'''

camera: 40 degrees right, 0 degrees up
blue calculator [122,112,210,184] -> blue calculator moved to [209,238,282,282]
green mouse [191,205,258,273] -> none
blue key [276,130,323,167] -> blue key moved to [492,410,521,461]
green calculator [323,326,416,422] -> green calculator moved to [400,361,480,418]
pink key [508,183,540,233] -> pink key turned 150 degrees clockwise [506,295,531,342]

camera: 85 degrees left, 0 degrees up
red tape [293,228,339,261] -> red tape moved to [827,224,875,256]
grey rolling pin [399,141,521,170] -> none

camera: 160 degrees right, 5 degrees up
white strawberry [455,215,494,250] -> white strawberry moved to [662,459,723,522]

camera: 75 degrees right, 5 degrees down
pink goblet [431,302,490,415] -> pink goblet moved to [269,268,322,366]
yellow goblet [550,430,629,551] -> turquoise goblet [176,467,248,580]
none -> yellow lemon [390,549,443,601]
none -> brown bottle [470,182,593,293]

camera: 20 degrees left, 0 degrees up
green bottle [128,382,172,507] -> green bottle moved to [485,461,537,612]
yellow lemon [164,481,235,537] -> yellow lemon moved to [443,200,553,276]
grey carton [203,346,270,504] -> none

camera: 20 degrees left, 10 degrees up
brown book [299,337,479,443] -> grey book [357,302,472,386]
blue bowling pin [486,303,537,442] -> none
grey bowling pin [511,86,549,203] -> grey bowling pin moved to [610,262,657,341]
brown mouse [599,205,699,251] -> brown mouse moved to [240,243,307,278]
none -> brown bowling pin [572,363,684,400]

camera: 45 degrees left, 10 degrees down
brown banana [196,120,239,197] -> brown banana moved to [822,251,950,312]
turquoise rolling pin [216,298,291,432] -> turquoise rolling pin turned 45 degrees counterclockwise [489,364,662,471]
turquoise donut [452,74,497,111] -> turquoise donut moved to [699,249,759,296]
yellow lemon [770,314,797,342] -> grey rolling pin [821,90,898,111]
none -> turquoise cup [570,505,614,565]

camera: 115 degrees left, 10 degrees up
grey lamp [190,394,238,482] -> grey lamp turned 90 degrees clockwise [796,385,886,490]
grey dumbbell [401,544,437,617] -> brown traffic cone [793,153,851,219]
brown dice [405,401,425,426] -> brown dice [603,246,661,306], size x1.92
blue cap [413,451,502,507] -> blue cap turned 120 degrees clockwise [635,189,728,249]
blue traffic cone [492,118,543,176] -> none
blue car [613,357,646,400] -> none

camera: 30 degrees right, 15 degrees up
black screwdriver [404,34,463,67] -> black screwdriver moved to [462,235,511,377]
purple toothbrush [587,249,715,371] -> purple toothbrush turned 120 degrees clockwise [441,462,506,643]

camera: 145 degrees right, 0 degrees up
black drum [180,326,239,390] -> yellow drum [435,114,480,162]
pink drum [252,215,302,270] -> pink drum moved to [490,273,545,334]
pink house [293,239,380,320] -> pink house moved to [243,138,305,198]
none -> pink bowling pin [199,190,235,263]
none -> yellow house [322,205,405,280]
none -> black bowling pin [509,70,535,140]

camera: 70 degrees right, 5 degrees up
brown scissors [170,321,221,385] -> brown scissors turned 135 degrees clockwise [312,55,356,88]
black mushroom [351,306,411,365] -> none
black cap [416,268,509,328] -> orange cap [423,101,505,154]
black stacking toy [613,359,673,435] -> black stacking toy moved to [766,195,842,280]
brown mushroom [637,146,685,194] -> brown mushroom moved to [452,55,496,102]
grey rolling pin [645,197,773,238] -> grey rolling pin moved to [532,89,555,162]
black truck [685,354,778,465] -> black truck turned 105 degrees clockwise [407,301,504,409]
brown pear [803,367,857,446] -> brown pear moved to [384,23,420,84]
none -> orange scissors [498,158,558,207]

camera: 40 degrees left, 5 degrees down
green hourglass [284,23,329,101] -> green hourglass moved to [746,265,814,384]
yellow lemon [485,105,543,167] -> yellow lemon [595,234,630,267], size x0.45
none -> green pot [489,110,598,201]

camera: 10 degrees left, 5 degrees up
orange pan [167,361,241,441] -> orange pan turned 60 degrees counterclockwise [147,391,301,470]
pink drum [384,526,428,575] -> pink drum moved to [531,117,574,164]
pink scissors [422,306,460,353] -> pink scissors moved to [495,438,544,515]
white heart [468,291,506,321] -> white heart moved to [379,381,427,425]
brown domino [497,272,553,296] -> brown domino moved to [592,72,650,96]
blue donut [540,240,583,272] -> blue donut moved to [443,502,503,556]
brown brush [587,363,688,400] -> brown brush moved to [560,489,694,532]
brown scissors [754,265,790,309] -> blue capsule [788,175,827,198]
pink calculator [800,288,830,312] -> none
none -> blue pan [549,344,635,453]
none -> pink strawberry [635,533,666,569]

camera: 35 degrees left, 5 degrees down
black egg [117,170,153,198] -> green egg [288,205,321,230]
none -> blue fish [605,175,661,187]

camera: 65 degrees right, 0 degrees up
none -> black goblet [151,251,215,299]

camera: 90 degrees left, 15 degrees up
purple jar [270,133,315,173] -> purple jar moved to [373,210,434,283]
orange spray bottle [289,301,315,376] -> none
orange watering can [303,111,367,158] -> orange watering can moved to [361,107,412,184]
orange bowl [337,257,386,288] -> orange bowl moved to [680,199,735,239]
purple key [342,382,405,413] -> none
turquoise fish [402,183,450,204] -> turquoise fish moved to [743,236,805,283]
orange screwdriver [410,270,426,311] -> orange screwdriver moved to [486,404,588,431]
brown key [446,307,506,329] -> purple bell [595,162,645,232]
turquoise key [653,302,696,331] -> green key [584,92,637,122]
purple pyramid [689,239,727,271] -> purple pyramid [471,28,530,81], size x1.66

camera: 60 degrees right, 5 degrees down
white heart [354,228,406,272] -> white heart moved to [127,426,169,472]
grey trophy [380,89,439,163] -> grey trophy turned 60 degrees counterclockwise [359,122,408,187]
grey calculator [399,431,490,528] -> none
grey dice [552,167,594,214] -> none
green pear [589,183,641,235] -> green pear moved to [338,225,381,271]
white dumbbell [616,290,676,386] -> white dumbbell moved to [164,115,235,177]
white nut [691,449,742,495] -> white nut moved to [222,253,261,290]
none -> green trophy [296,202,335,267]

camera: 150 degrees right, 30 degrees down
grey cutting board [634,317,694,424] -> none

'''

**Aim of the exercise**
Transcribe each line of the listing above precisely as it appears.

**Task result**
camera: 40 degrees right, 0 degrees up
blue calculator [122,112,210,184] -> blue calculator moved to [209,238,282,282]
green mouse [191,205,258,273] -> none
blue key [276,130,323,167] -> blue key moved to [492,410,521,461]
green calculator [323,326,416,422] -> green calculator moved to [400,361,480,418]
pink key [508,183,540,233] -> pink key turned 150 degrees clockwise [506,295,531,342]

camera: 85 degrees left, 0 degrees up
red tape [293,228,339,261] -> red tape moved to [827,224,875,256]
grey rolling pin [399,141,521,170] -> none

camera: 160 degrees right, 5 degrees up
white strawberry [455,215,494,250] -> white strawberry moved to [662,459,723,522]

camera: 75 degrees right, 5 degrees down
pink goblet [431,302,490,415] -> pink goblet moved to [269,268,322,366]
yellow goblet [550,430,629,551] -> turquoise goblet [176,467,248,580]
none -> yellow lemon [390,549,443,601]
none -> brown bottle [470,182,593,293]

camera: 20 degrees left, 0 degrees up
green bottle [128,382,172,507] -> green bottle moved to [485,461,537,612]
yellow lemon [164,481,235,537] -> yellow lemon moved to [443,200,553,276]
grey carton [203,346,270,504] -> none

camera: 20 degrees left, 10 degrees up
brown book [299,337,479,443] -> grey book [357,302,472,386]
blue bowling pin [486,303,537,442] -> none
grey bowling pin [511,86,549,203] -> grey bowling pin moved to [610,262,657,341]
brown mouse [599,205,699,251] -> brown mouse moved to [240,243,307,278]
none -> brown bowling pin [572,363,684,400]

camera: 45 degrees left, 10 degrees down
brown banana [196,120,239,197] -> brown banana moved to [822,251,950,312]
turquoise rolling pin [216,298,291,432] -> turquoise rolling pin turned 45 degrees counterclockwise [489,364,662,471]
turquoise donut [452,74,497,111] -> turquoise donut moved to [699,249,759,296]
yellow lemon [770,314,797,342] -> grey rolling pin [821,90,898,111]
none -> turquoise cup [570,505,614,565]

camera: 115 degrees left, 10 degrees up
grey lamp [190,394,238,482] -> grey lamp turned 90 degrees clockwise [796,385,886,490]
grey dumbbell [401,544,437,617] -> brown traffic cone [793,153,851,219]
brown dice [405,401,425,426] -> brown dice [603,246,661,306], size x1.92
blue cap [413,451,502,507] -> blue cap turned 120 degrees clockwise [635,189,728,249]
blue traffic cone [492,118,543,176] -> none
blue car [613,357,646,400] -> none

camera: 30 degrees right, 15 degrees up
black screwdriver [404,34,463,67] -> black screwdriver moved to [462,235,511,377]
purple toothbrush [587,249,715,371] -> purple toothbrush turned 120 degrees clockwise [441,462,506,643]

camera: 145 degrees right, 0 degrees up
black drum [180,326,239,390] -> yellow drum [435,114,480,162]
pink drum [252,215,302,270] -> pink drum moved to [490,273,545,334]
pink house [293,239,380,320] -> pink house moved to [243,138,305,198]
none -> pink bowling pin [199,190,235,263]
none -> yellow house [322,205,405,280]
none -> black bowling pin [509,70,535,140]

camera: 70 degrees right, 5 degrees up
brown scissors [170,321,221,385] -> brown scissors turned 135 degrees clockwise [312,55,356,88]
black mushroom [351,306,411,365] -> none
black cap [416,268,509,328] -> orange cap [423,101,505,154]
black stacking toy [613,359,673,435] -> black stacking toy moved to [766,195,842,280]
brown mushroom [637,146,685,194] -> brown mushroom moved to [452,55,496,102]
grey rolling pin [645,197,773,238] -> grey rolling pin moved to [532,89,555,162]
black truck [685,354,778,465] -> black truck turned 105 degrees clockwise [407,301,504,409]
brown pear [803,367,857,446] -> brown pear moved to [384,23,420,84]
none -> orange scissors [498,158,558,207]

camera: 40 degrees left, 5 degrees down
green hourglass [284,23,329,101] -> green hourglass moved to [746,265,814,384]
yellow lemon [485,105,543,167] -> yellow lemon [595,234,630,267], size x0.45
none -> green pot [489,110,598,201]

camera: 10 degrees left, 5 degrees up
orange pan [167,361,241,441] -> orange pan turned 60 degrees counterclockwise [147,391,301,470]
pink drum [384,526,428,575] -> pink drum moved to [531,117,574,164]
pink scissors [422,306,460,353] -> pink scissors moved to [495,438,544,515]
white heart [468,291,506,321] -> white heart moved to [379,381,427,425]
brown domino [497,272,553,296] -> brown domino moved to [592,72,650,96]
blue donut [540,240,583,272] -> blue donut moved to [443,502,503,556]
brown brush [587,363,688,400] -> brown brush moved to [560,489,694,532]
brown scissors [754,265,790,309] -> blue capsule [788,175,827,198]
pink calculator [800,288,830,312] -> none
none -> blue pan [549,344,635,453]
none -> pink strawberry [635,533,666,569]

camera: 35 degrees left, 5 degrees down
black egg [117,170,153,198] -> green egg [288,205,321,230]
none -> blue fish [605,175,661,187]

camera: 65 degrees right, 0 degrees up
none -> black goblet [151,251,215,299]

camera: 90 degrees left, 15 degrees up
purple jar [270,133,315,173] -> purple jar moved to [373,210,434,283]
orange spray bottle [289,301,315,376] -> none
orange watering can [303,111,367,158] -> orange watering can moved to [361,107,412,184]
orange bowl [337,257,386,288] -> orange bowl moved to [680,199,735,239]
purple key [342,382,405,413] -> none
turquoise fish [402,183,450,204] -> turquoise fish moved to [743,236,805,283]
orange screwdriver [410,270,426,311] -> orange screwdriver moved to [486,404,588,431]
brown key [446,307,506,329] -> purple bell [595,162,645,232]
turquoise key [653,302,696,331] -> green key [584,92,637,122]
purple pyramid [689,239,727,271] -> purple pyramid [471,28,530,81], size x1.66

camera: 60 degrees right, 5 degrees down
white heart [354,228,406,272] -> white heart moved to [127,426,169,472]
grey trophy [380,89,439,163] -> grey trophy turned 60 degrees counterclockwise [359,122,408,187]
grey calculator [399,431,490,528] -> none
grey dice [552,167,594,214] -> none
green pear [589,183,641,235] -> green pear moved to [338,225,381,271]
white dumbbell [616,290,676,386] -> white dumbbell moved to [164,115,235,177]
white nut [691,449,742,495] -> white nut moved to [222,253,261,290]
none -> green trophy [296,202,335,267]

camera: 150 degrees right, 30 degrees down
grey cutting board [634,317,694,424] -> none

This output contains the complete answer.